» Data shown

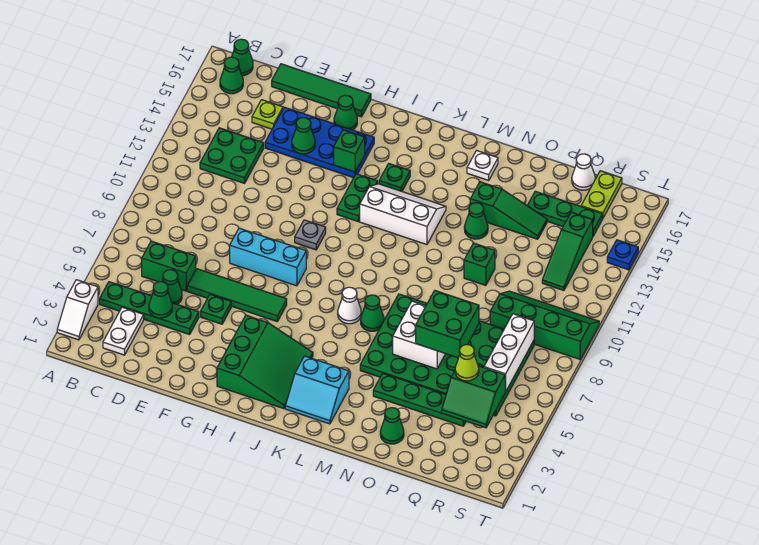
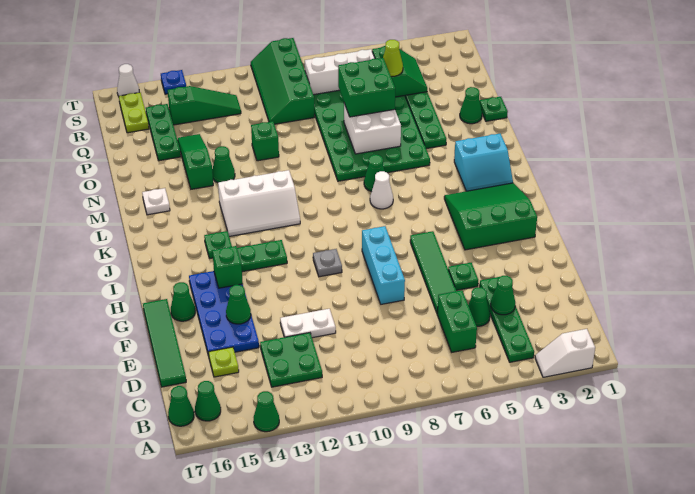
white slope A2:A3 level 1 top 3 -> white slope A2:A3 level 1 top 2
none -> green cone A14 level 1
white plate C2:C3 level 1 -> white plate E11:E12 level 1
white slope J12:L13 level 1 top 12 -> white slope K11:L13 level 1 top L
cyan slope K2:L3 level 1 top 3 -> cyan slope K2:L3 level 1 top L
none -> green plate O1 level 1
white cone Q17 level 1 -> white cone T16 level 1
lime plate R16:R17 level 1 -> lime plate R16:S16 level 1

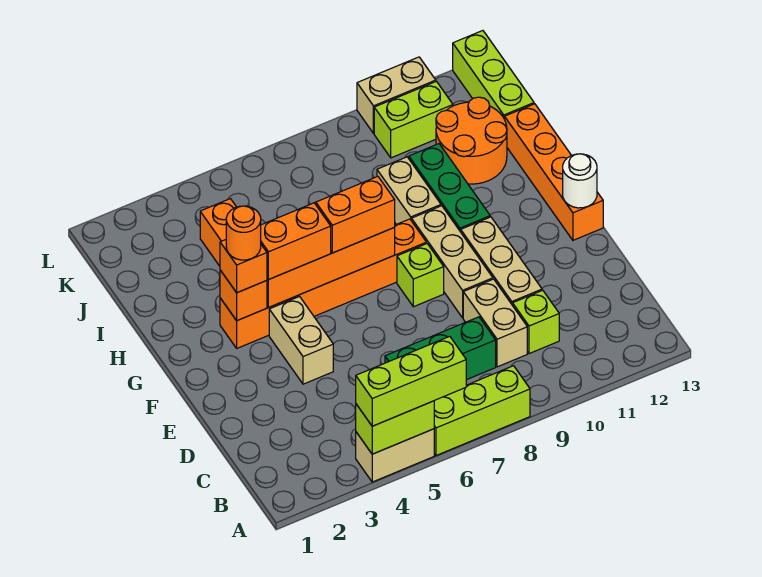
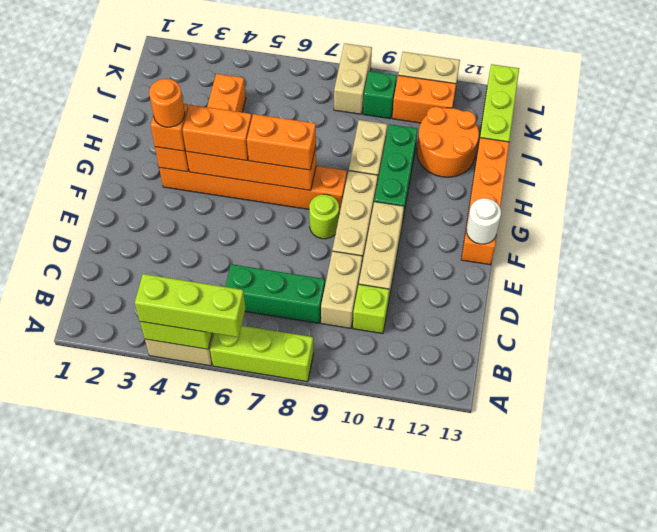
tan brick E4:F4 level 1 -> tan brick K8:L8 level 1
lime brick F8 level 1 -> lime round brick F8 level 1
none -> green brick K9 level 1
lime brick K10:K11 level 1 -> orange brick K10:K11 level 1

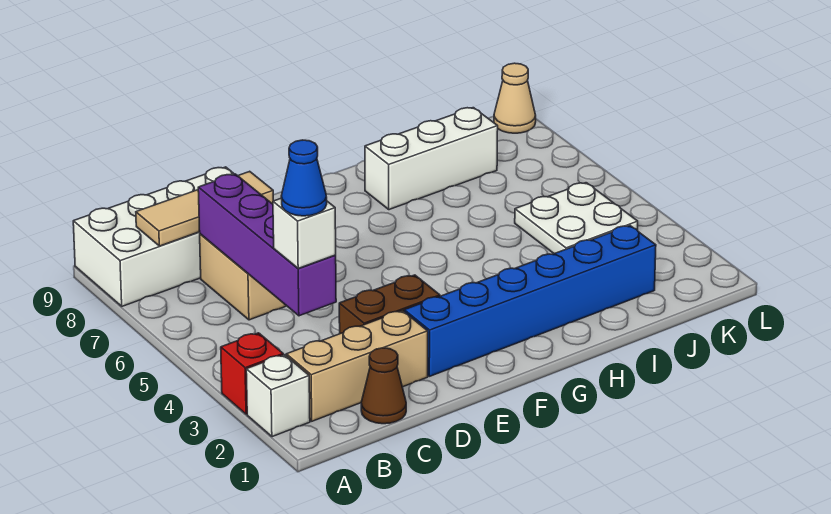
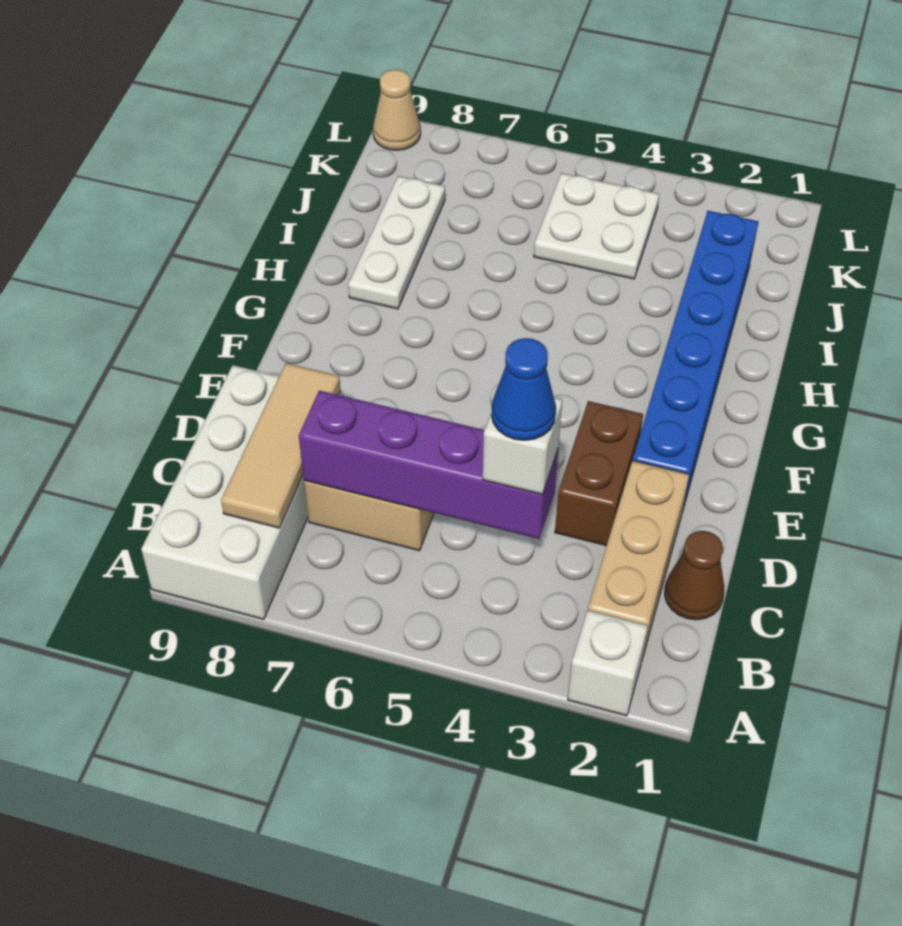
red brick A3 level 1 -> none
white brick H8:J8 level 1 -> white plate H8:J8 level 1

» Task to carry out
Produce an exact copy of each line from the one holding "red brick A3 level 1 -> none" through the last line of the records, both included, and nothing more.

» Output of the exercise
red brick A3 level 1 -> none
white brick H8:J8 level 1 -> white plate H8:J8 level 1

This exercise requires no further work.